> [TASK DETAILS]: Within the records below, how many lines contain "candle"? The answer is that number alone.

> [SUPPLIED MATERIAL]:
--- START ---
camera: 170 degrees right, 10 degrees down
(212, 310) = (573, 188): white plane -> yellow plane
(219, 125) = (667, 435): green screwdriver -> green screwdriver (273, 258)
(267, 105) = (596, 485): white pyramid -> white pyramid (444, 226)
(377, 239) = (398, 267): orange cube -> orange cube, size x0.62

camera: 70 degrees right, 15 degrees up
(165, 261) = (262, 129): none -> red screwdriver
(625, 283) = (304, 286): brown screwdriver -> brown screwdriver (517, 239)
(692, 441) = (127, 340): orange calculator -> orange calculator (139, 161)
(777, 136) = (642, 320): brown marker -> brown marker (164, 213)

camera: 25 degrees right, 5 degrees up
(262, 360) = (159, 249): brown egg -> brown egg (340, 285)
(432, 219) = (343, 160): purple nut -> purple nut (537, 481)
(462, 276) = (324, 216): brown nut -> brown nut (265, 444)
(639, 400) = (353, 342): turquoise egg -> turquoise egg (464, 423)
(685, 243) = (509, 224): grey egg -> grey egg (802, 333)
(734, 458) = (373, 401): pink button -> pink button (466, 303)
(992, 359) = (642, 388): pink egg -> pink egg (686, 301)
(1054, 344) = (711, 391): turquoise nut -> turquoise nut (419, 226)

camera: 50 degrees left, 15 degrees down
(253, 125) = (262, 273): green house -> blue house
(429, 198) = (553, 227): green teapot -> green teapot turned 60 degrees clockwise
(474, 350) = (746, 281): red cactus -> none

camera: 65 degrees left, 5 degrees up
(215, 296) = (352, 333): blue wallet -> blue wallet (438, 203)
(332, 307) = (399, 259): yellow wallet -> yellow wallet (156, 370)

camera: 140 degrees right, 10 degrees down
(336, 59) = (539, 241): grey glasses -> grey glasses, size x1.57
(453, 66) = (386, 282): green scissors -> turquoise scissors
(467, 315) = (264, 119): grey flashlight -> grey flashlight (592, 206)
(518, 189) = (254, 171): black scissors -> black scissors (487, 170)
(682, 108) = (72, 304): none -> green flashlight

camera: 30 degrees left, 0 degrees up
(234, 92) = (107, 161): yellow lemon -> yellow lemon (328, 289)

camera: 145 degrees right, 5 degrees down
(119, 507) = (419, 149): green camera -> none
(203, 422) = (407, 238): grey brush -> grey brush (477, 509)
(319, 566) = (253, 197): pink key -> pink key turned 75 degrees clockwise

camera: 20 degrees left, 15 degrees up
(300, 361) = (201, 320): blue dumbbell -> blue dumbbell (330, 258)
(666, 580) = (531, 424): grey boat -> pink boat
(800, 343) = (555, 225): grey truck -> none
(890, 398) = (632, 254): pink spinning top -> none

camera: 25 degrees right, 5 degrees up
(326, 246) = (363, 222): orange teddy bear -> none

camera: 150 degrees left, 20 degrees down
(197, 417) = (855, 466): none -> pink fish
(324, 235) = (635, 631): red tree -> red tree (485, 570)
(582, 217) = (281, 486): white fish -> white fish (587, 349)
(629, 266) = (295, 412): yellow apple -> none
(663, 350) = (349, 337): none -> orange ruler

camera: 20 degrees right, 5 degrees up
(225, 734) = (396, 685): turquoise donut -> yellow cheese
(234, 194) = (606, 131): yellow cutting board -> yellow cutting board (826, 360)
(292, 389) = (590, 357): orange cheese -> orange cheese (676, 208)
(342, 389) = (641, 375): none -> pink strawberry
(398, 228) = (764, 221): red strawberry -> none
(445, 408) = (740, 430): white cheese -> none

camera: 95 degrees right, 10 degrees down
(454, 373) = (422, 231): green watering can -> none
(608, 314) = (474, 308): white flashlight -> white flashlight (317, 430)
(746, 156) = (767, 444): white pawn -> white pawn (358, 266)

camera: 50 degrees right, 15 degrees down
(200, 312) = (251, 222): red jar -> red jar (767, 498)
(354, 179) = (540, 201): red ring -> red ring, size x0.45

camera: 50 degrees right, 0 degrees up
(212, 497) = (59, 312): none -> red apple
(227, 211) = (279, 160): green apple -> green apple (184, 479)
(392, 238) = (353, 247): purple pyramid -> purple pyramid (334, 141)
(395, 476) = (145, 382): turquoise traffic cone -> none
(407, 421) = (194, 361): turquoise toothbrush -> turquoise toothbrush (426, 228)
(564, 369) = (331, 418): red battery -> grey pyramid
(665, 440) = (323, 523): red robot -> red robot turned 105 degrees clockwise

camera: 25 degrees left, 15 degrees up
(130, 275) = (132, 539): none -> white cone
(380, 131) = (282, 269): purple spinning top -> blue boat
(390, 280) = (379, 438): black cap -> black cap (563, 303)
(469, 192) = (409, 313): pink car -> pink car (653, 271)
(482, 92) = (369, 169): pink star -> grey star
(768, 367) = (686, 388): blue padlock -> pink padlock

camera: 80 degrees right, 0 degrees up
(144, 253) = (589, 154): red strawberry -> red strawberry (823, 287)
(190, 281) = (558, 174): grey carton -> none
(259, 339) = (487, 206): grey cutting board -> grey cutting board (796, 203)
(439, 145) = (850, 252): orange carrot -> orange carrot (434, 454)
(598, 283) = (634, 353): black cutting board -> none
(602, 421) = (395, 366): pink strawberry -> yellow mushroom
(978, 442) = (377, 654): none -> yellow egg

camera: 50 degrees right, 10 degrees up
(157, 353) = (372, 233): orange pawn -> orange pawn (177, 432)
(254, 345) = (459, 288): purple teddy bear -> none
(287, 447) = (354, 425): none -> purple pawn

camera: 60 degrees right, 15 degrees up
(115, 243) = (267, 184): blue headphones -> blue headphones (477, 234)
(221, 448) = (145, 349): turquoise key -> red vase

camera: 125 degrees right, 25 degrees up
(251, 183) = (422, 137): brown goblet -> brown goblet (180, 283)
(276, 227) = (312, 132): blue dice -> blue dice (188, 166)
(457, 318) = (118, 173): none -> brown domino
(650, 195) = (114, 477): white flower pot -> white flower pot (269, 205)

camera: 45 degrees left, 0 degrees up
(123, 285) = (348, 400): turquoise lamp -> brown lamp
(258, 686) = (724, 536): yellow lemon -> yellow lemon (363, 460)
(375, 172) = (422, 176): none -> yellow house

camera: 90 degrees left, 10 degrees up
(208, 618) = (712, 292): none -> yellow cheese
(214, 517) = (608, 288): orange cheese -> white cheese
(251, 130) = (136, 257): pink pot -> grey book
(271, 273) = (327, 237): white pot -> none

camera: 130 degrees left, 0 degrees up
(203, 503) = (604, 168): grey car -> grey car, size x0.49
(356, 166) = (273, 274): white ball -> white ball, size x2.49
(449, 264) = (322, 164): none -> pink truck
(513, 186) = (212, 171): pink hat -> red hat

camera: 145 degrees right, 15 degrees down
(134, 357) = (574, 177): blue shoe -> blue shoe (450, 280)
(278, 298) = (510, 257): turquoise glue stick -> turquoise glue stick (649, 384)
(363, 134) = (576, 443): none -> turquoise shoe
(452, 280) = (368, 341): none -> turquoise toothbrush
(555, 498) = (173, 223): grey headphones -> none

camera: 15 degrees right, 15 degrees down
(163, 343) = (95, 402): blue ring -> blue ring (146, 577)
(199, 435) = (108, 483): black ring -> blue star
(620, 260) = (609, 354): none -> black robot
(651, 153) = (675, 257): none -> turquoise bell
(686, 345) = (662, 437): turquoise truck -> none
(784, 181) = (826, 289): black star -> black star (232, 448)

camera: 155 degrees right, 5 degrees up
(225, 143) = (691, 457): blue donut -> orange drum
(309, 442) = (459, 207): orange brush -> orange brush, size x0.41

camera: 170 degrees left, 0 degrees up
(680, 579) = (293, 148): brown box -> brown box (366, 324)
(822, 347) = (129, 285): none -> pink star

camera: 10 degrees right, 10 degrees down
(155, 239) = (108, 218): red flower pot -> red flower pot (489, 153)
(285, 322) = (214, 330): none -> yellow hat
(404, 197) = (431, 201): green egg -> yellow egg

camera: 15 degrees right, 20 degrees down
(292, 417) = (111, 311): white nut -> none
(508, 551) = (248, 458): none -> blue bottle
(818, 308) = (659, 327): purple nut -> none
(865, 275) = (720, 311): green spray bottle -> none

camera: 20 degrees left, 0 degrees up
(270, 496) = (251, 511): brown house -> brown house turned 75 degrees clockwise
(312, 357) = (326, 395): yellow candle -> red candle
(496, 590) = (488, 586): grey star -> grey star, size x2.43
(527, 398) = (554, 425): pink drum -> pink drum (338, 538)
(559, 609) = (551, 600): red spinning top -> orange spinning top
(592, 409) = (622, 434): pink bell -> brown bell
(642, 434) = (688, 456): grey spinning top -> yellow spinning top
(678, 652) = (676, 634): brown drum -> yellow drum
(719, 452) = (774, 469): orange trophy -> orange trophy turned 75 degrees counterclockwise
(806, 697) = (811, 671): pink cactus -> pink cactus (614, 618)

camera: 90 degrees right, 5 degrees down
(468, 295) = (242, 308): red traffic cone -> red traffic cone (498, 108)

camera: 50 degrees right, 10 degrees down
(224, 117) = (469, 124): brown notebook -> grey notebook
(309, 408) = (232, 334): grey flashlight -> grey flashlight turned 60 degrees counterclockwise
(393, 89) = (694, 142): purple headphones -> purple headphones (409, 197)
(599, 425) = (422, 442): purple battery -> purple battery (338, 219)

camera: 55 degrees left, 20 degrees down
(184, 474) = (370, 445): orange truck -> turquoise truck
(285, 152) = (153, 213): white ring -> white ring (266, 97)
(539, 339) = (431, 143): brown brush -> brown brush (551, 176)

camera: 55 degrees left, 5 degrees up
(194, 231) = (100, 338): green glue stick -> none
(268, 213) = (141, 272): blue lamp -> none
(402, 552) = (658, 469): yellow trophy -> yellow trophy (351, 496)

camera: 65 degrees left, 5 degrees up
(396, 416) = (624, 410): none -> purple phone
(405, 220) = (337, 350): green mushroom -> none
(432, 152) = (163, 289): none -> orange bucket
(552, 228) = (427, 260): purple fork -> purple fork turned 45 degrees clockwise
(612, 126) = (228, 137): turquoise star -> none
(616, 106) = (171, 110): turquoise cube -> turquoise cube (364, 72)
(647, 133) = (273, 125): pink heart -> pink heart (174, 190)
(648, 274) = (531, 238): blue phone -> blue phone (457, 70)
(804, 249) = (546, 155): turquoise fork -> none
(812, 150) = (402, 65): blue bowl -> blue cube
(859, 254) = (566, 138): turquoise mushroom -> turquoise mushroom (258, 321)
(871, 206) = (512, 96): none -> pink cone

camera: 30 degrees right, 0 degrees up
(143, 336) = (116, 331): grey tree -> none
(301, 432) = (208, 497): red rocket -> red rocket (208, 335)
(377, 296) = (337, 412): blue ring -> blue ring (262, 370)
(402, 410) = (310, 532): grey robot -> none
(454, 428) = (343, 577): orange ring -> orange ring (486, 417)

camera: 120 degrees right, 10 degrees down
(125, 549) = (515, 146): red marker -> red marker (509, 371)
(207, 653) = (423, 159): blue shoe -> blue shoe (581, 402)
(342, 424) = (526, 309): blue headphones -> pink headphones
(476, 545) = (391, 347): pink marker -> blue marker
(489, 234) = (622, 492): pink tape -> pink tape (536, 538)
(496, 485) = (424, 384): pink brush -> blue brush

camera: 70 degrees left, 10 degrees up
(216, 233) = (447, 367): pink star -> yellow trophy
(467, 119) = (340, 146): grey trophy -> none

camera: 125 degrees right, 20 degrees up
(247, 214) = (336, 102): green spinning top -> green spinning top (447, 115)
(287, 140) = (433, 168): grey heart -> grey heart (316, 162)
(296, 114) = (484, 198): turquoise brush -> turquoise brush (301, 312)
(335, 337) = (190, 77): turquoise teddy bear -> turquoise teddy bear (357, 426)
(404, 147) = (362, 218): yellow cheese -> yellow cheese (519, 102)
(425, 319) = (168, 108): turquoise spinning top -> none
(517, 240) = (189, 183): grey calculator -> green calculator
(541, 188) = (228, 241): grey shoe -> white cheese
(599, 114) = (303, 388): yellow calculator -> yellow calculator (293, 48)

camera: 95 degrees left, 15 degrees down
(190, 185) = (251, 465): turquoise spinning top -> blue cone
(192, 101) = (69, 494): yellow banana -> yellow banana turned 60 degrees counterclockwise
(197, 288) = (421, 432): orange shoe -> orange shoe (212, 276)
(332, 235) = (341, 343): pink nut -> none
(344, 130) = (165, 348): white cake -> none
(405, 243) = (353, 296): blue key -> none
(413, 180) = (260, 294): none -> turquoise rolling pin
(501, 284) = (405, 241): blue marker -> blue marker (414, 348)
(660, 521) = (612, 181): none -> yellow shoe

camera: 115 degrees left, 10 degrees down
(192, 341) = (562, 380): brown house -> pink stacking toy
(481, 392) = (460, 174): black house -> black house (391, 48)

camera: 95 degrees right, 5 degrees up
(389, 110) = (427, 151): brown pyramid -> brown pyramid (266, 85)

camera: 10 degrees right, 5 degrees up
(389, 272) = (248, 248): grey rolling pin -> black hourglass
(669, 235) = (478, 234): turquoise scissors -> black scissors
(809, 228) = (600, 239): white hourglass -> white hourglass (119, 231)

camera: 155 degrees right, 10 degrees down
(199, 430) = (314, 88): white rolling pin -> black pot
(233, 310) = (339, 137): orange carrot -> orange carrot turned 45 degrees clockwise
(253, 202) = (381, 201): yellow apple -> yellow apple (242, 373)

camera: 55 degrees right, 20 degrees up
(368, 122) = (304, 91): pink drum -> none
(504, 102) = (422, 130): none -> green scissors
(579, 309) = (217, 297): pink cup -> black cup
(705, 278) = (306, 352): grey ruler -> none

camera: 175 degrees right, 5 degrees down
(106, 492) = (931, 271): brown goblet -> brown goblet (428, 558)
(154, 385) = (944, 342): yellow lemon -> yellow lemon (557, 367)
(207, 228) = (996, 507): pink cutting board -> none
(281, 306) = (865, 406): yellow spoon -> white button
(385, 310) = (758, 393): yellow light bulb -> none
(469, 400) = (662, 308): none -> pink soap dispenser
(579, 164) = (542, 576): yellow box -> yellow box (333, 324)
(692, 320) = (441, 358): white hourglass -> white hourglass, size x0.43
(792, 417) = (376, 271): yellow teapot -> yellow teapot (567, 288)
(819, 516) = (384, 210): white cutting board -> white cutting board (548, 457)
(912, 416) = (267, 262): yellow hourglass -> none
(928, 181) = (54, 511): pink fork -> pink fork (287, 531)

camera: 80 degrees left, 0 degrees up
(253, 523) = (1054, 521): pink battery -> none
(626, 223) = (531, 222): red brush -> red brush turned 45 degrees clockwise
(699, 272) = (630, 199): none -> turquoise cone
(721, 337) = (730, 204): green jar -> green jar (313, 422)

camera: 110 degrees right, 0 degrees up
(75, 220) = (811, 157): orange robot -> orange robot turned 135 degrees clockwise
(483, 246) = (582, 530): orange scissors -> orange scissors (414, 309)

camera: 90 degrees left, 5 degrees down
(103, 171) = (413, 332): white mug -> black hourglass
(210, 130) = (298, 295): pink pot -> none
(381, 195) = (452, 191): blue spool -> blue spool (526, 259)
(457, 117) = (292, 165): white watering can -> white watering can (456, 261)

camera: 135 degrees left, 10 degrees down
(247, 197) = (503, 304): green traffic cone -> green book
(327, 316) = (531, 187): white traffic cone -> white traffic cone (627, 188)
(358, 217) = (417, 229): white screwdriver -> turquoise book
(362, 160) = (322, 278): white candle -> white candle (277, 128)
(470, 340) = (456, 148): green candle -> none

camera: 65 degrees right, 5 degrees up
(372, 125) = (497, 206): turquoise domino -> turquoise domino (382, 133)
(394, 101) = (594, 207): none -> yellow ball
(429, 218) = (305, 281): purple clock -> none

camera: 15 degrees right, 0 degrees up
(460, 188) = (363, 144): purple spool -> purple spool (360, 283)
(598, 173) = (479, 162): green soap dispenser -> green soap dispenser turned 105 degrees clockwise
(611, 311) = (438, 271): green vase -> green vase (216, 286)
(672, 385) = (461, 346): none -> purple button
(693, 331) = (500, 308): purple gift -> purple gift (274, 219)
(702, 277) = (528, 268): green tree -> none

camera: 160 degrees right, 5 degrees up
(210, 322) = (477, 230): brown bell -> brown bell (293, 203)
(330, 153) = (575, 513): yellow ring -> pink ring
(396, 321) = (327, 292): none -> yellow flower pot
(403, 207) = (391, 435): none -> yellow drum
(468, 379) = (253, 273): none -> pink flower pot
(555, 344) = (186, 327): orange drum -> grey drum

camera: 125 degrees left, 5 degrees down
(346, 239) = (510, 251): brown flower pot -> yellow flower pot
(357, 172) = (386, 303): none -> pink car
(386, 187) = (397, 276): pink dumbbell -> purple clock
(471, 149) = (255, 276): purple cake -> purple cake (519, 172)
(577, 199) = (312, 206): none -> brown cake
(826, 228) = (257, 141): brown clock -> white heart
--- END ---
> [EXERCISE RESPONSE]: 3